» Extracted data:
※

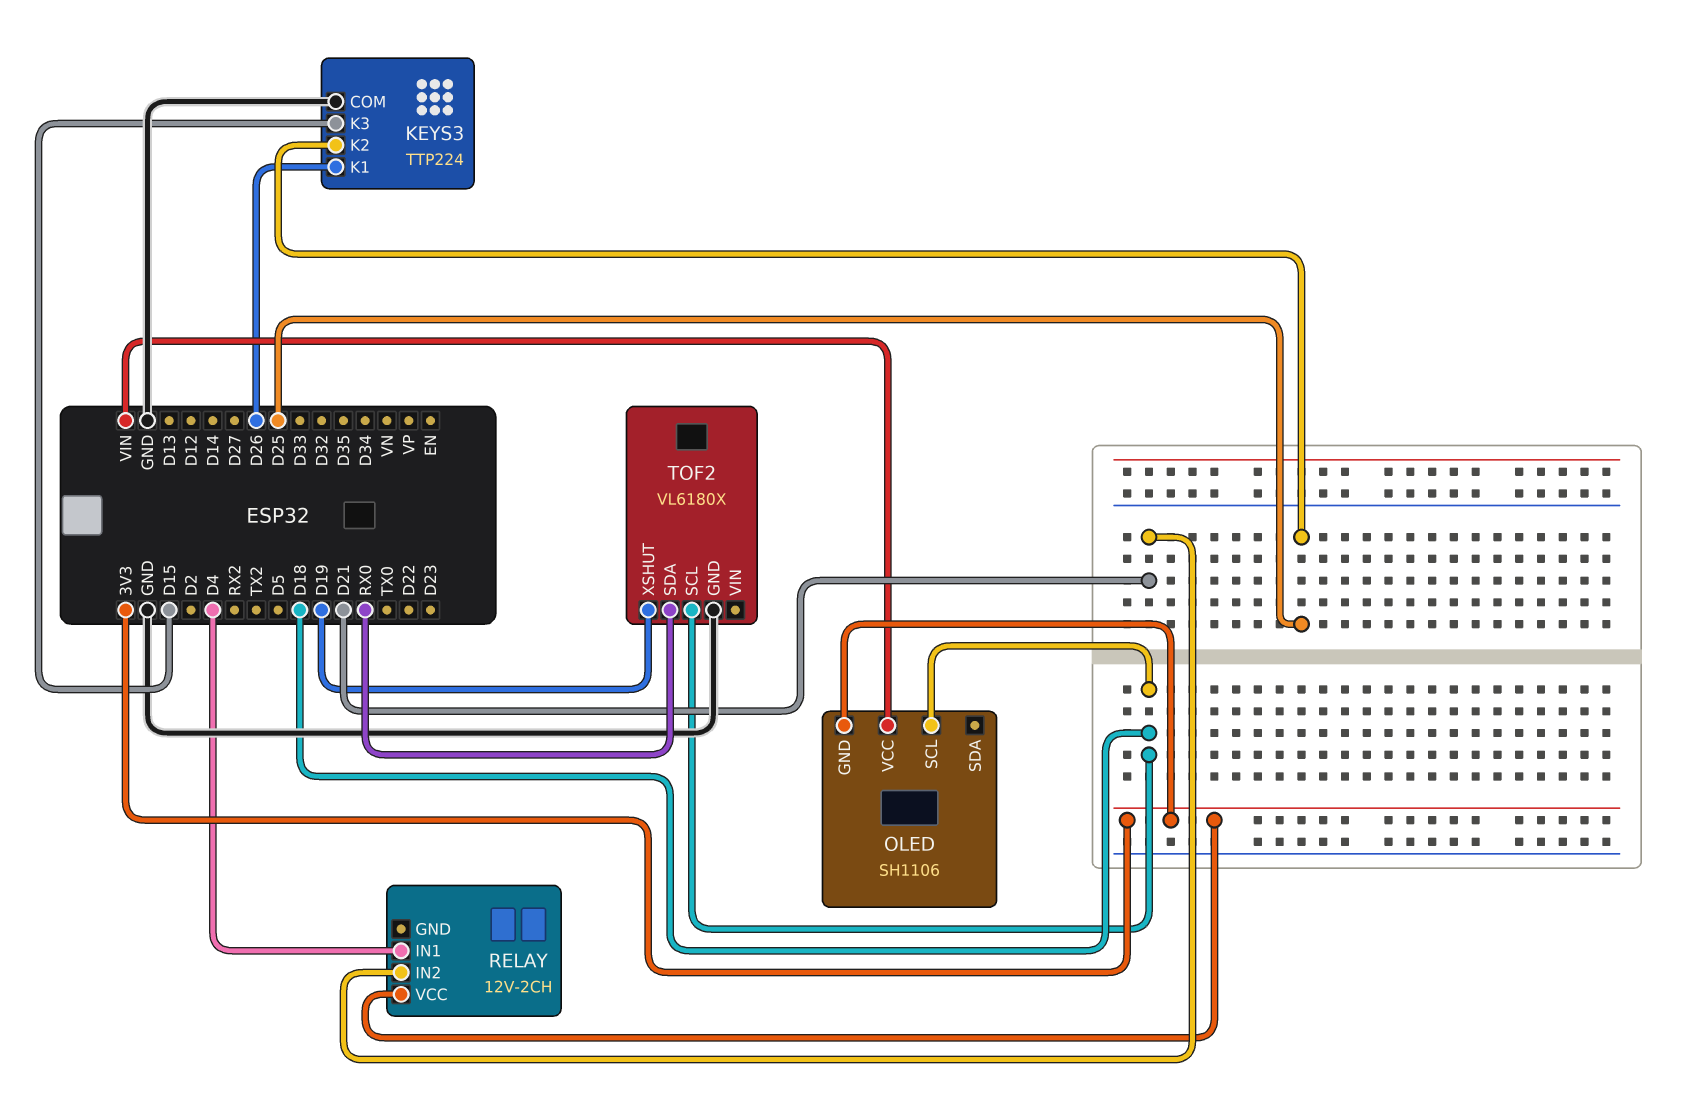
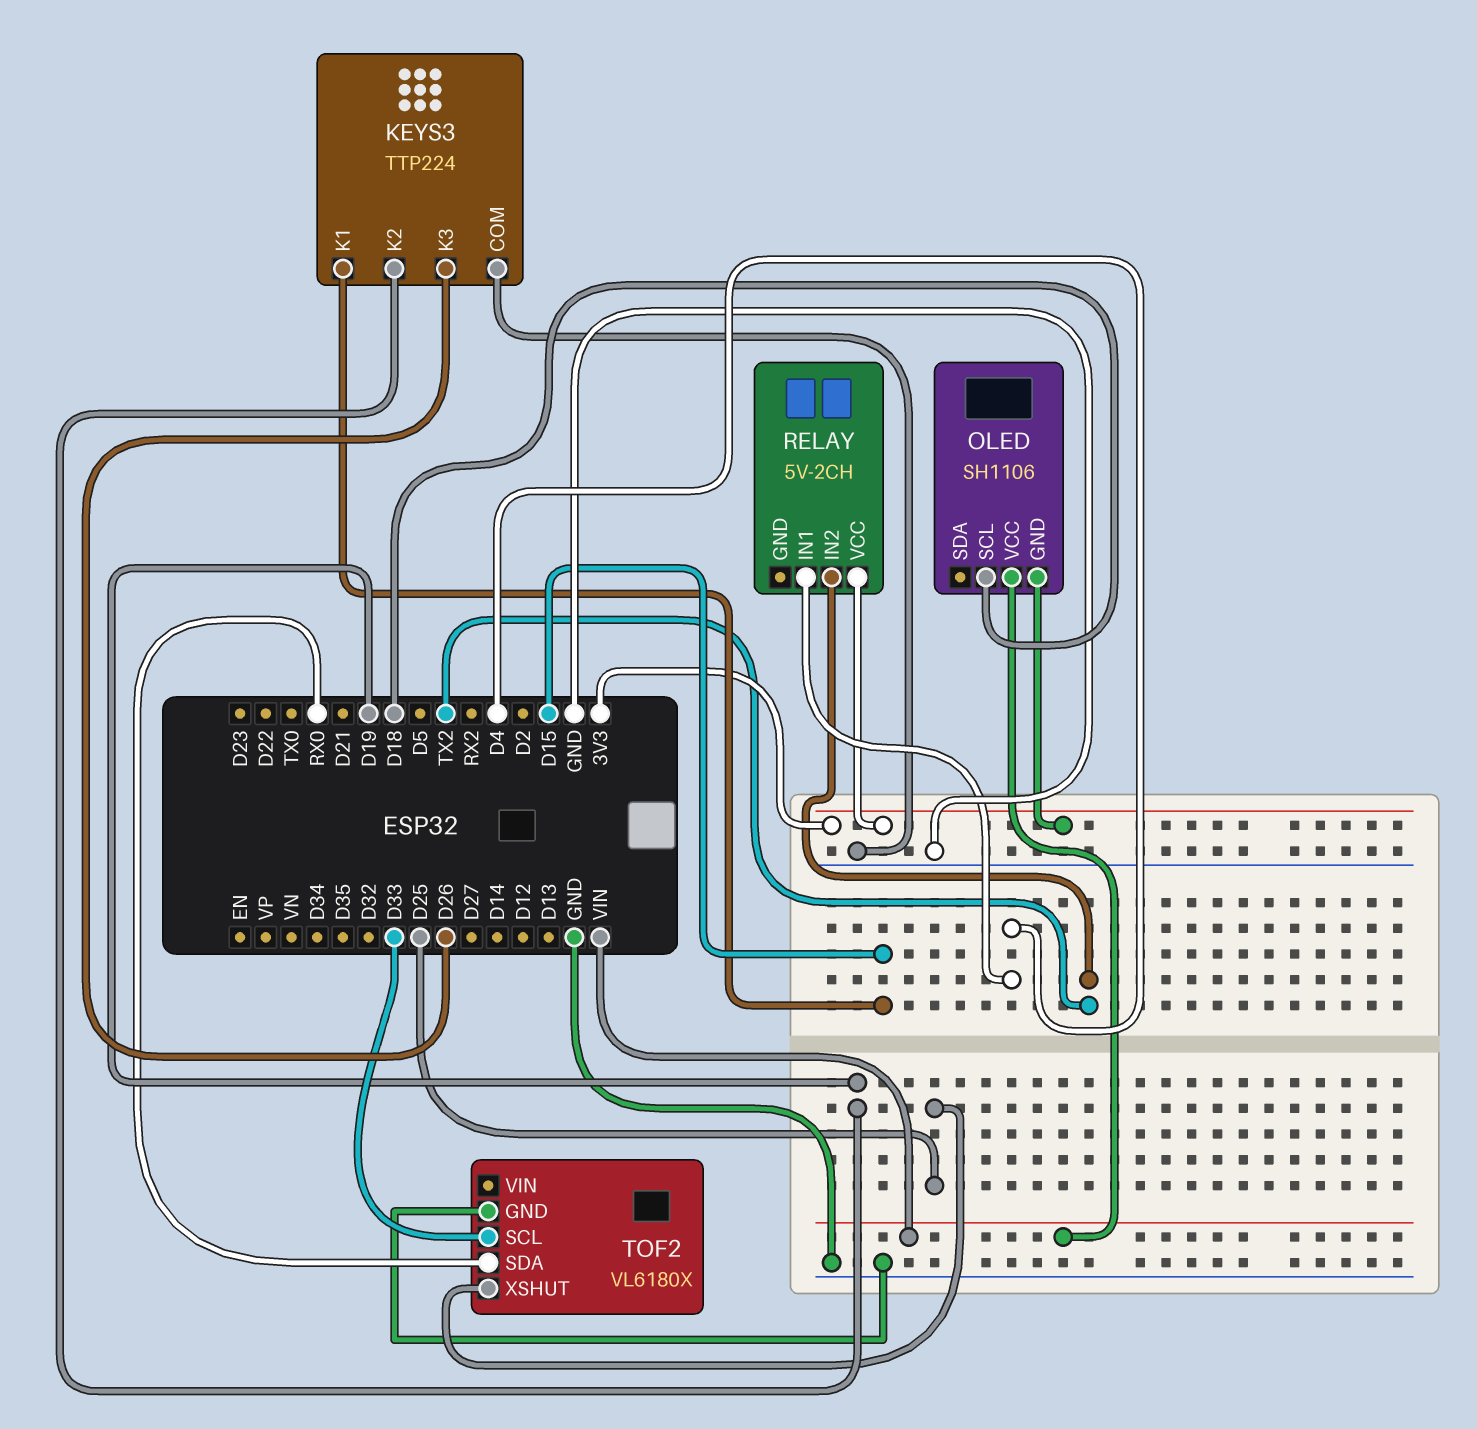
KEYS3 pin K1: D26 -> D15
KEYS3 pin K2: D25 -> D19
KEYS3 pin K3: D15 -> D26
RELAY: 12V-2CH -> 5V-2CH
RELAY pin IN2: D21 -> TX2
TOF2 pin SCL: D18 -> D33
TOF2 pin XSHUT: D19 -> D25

※

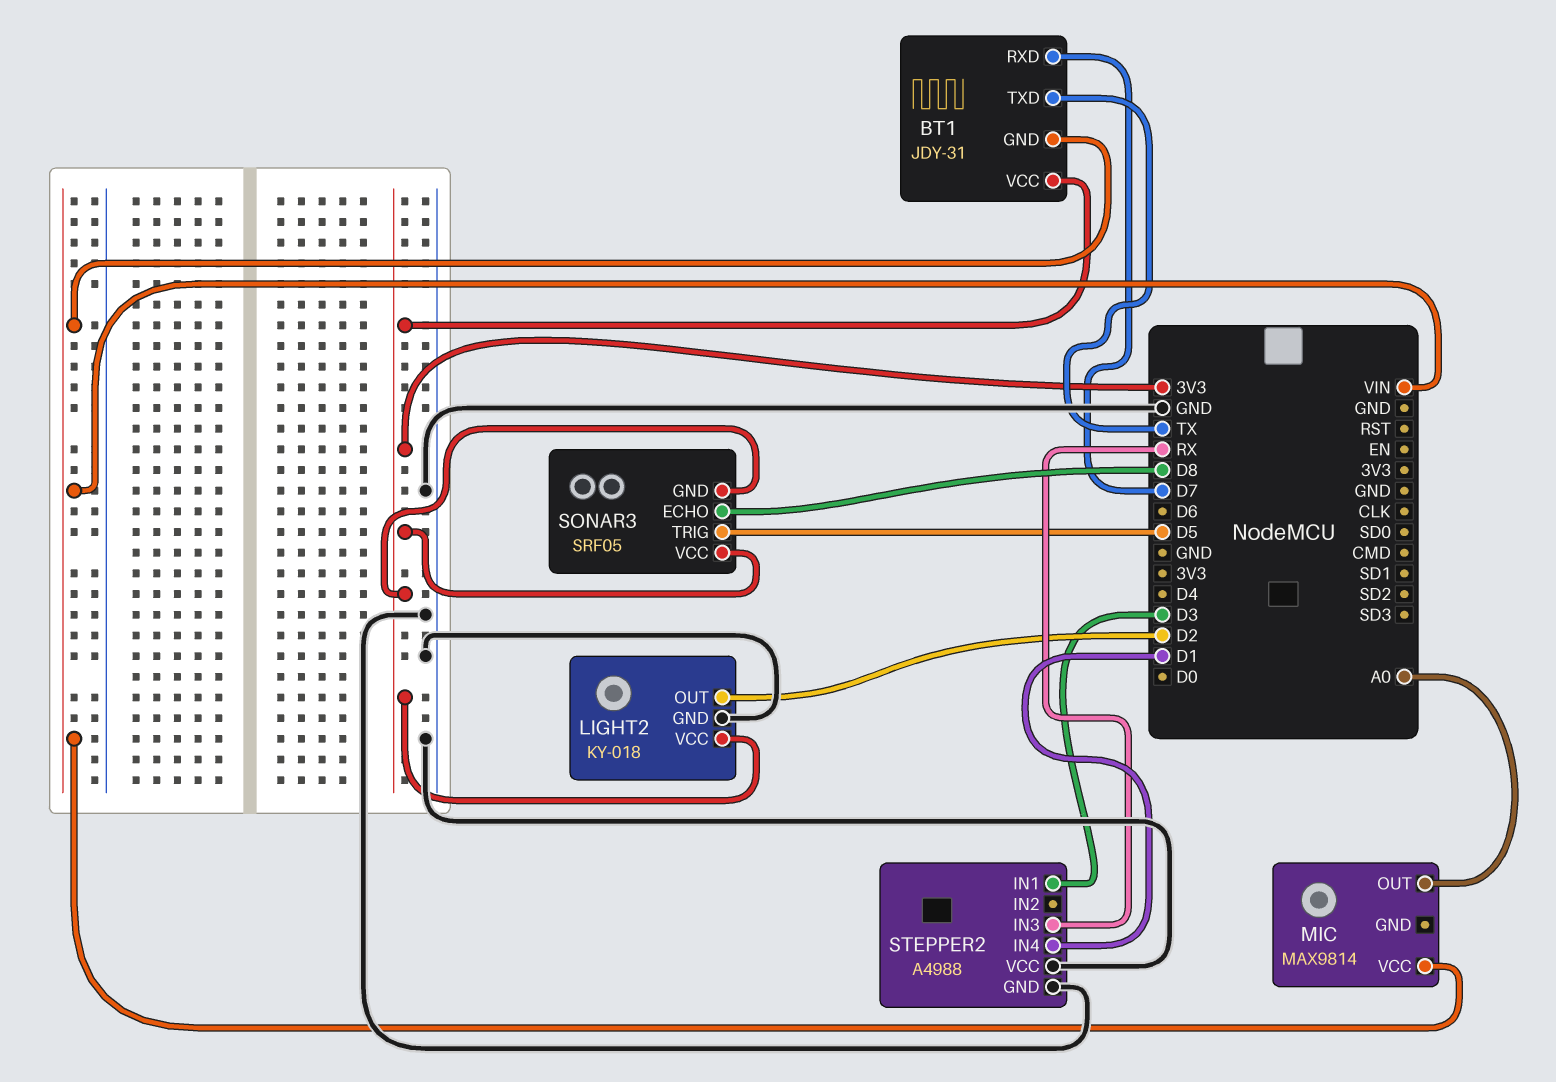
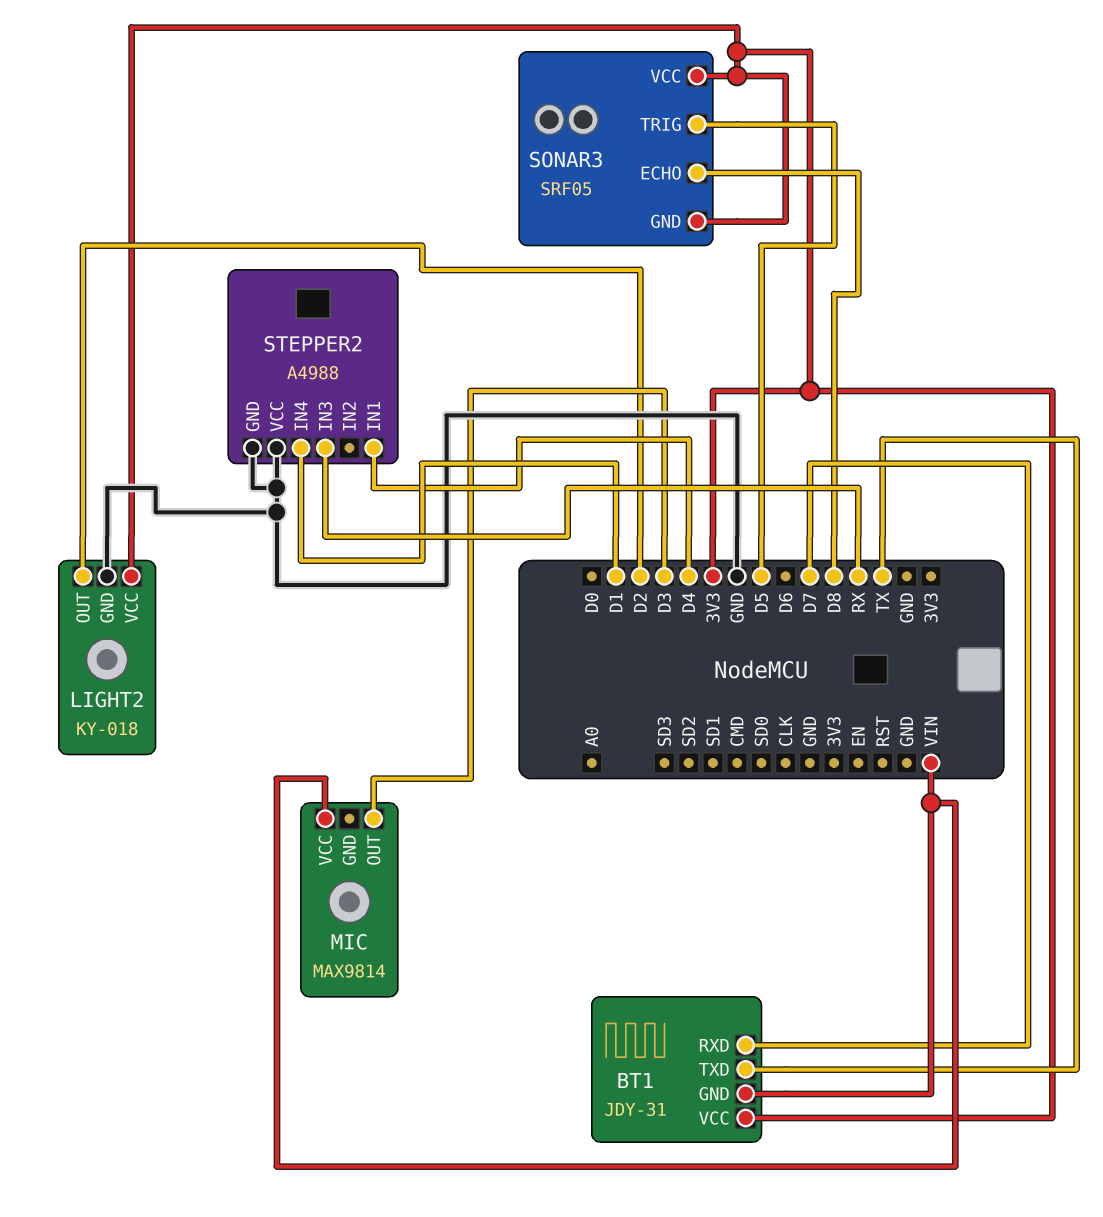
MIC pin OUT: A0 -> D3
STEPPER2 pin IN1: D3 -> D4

※

» Work required:
Among the records above, extract exactly the lines from the line with "KEYS3 pin K1: D26 -> D15" to the line with "TOF2 pin XSHUT: D19 -> D25", both lines included, and leave out the rest.

» Task output:
KEYS3 pin K1: D26 -> D15
KEYS3 pin K2: D25 -> D19
KEYS3 pin K3: D15 -> D26
RELAY: 12V-2CH -> 5V-2CH
RELAY pin IN2: D21 -> TX2
TOF2 pin SCL: D18 -> D33
TOF2 pin XSHUT: D19 -> D25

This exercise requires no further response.